WORK INSTRUCTIONS: Please repeat, precisely as written, only the lines from the one containing "Trash: [953,363,976,392] ->" through the last line of the records below, pictures omitted.

INPUT FOR THIS TASK:
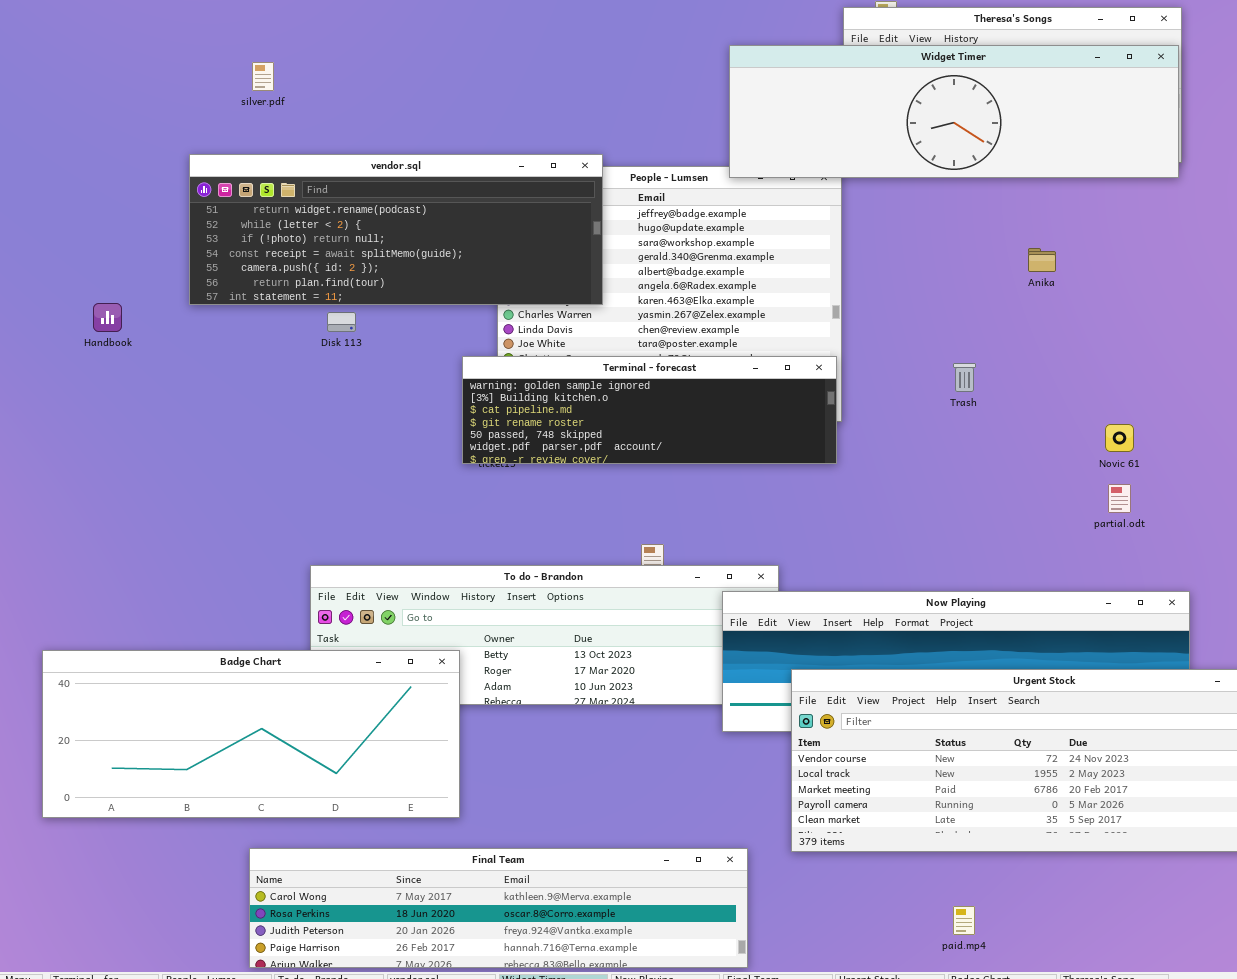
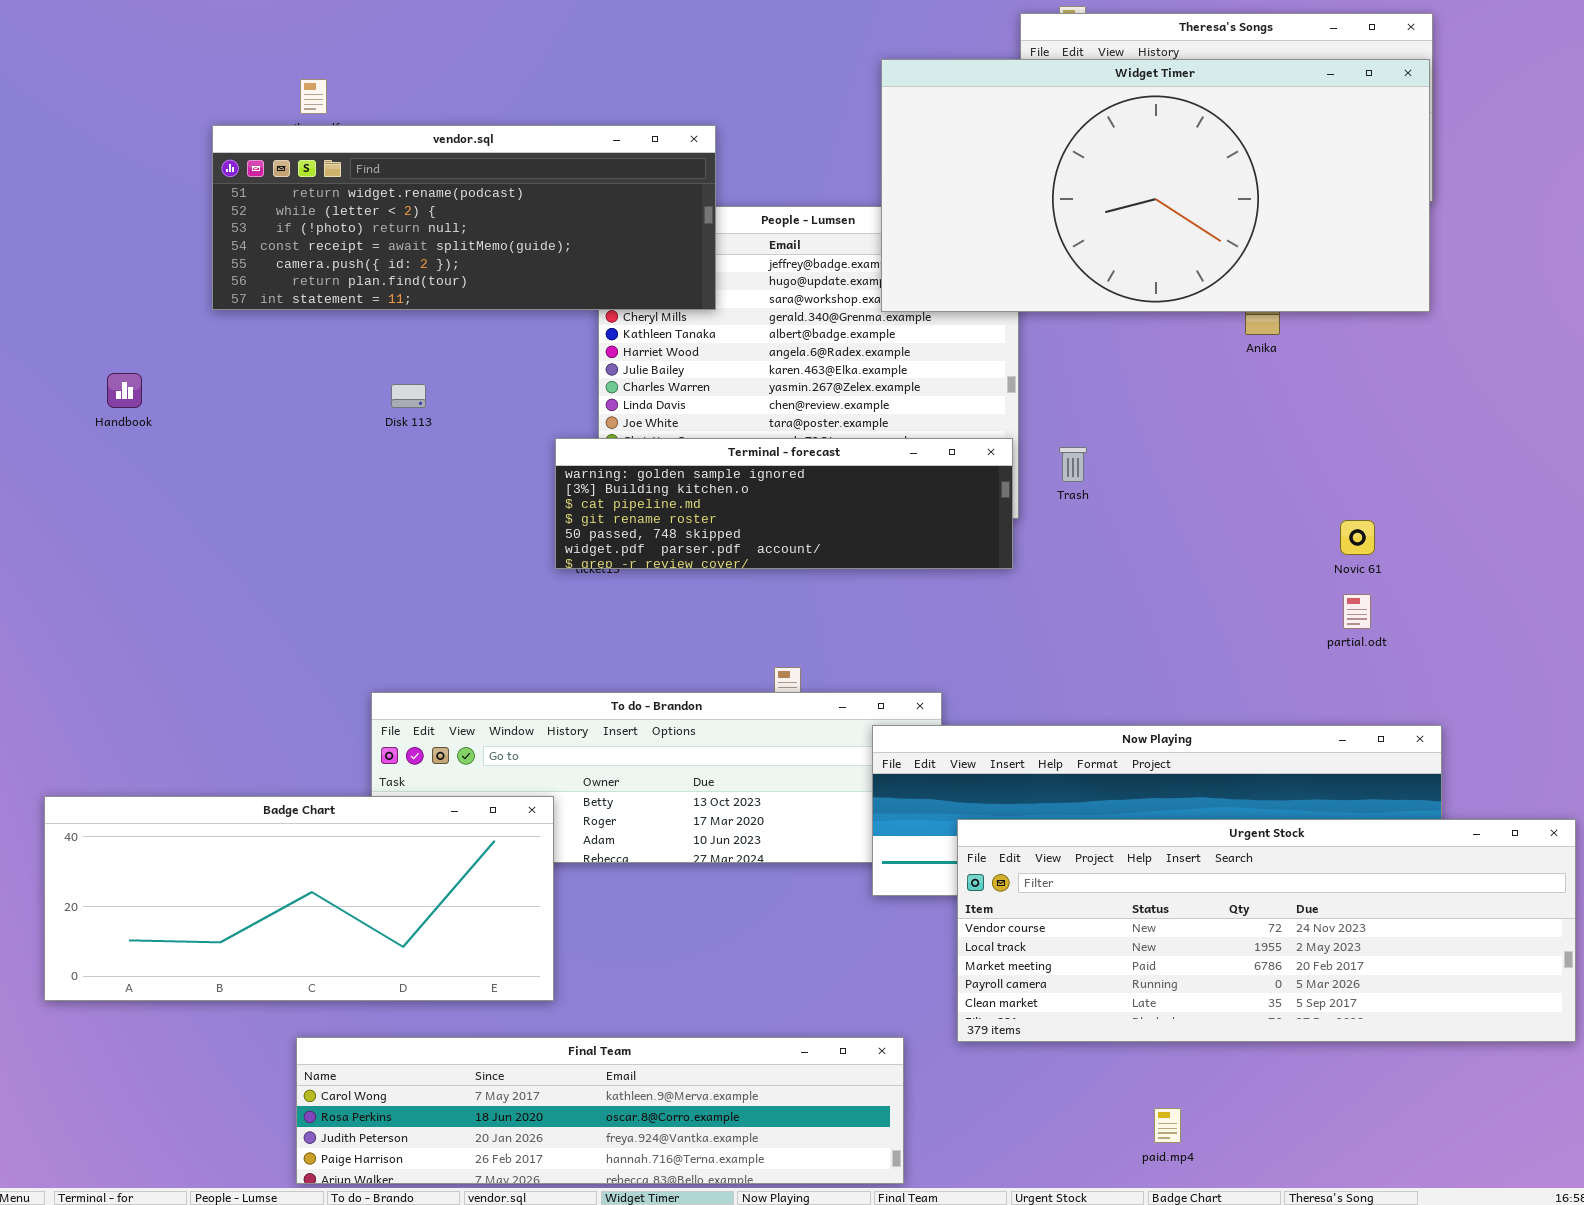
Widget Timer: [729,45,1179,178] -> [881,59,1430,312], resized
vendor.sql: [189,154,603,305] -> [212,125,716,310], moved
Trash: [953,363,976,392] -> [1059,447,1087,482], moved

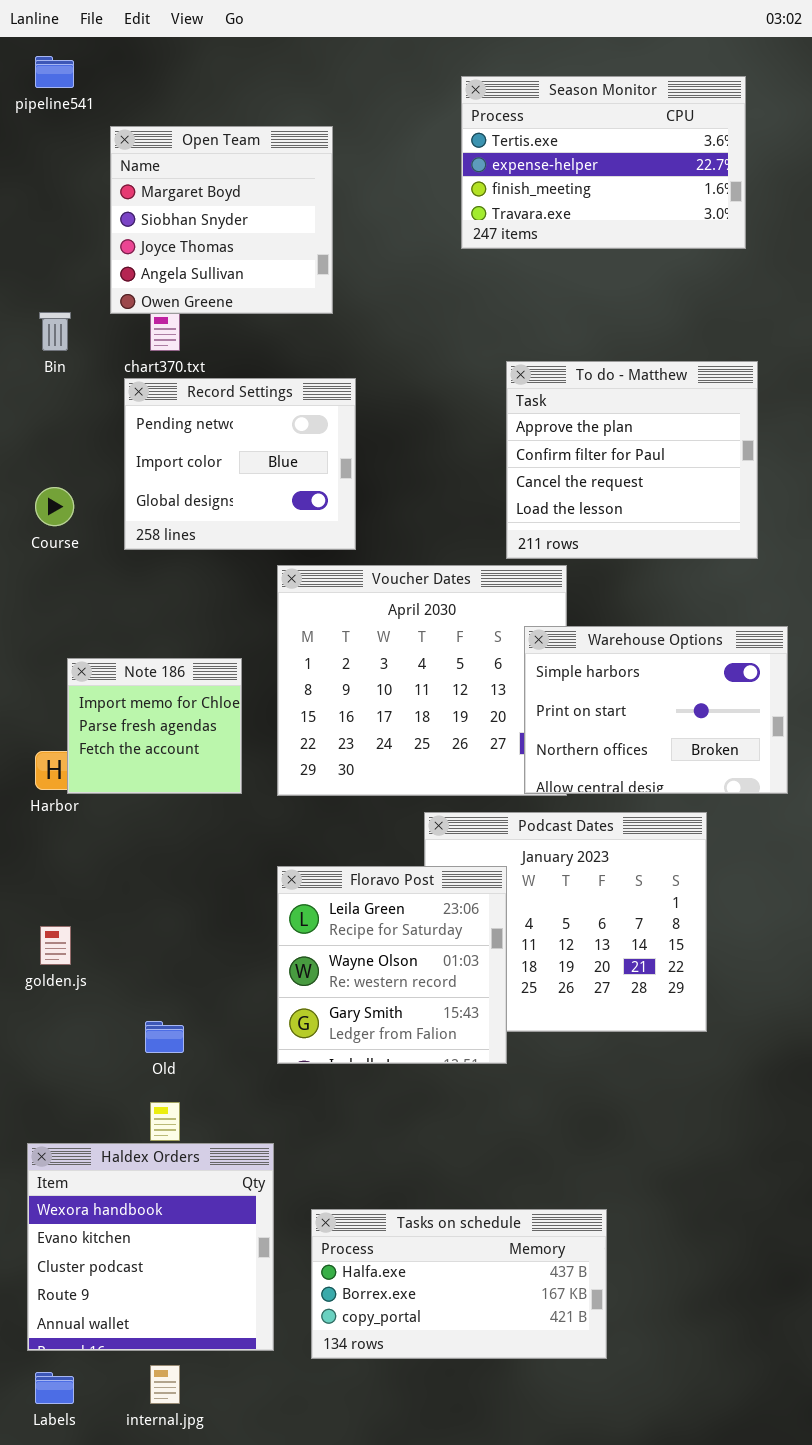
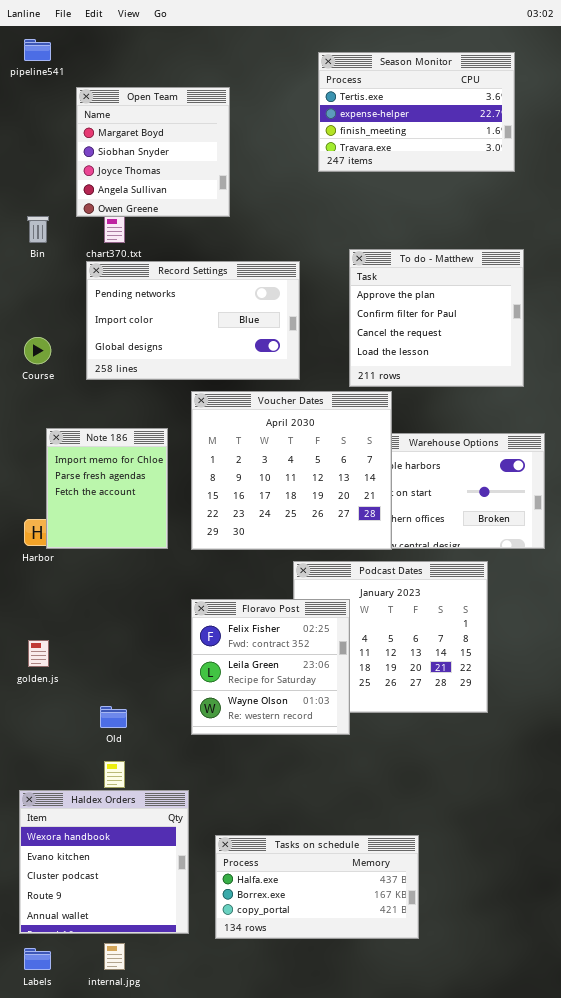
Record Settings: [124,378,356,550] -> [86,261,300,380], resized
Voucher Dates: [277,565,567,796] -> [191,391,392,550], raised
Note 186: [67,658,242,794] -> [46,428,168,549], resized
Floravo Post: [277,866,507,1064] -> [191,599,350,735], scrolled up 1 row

ANSWER SPACE:
Trash: [953,363,976,392] -> [1059,447,1087,482], moved

Record Settings: [124,378,356,550] -> [86,261,300,380], resized
Voucher Dates: [277,565,567,796] -> [191,391,392,550], raised
Note 186: [67,658,242,794] -> [46,428,168,549], resized
Floravo Post: [277,866,507,1064] -> [191,599,350,735], scrolled up 1 row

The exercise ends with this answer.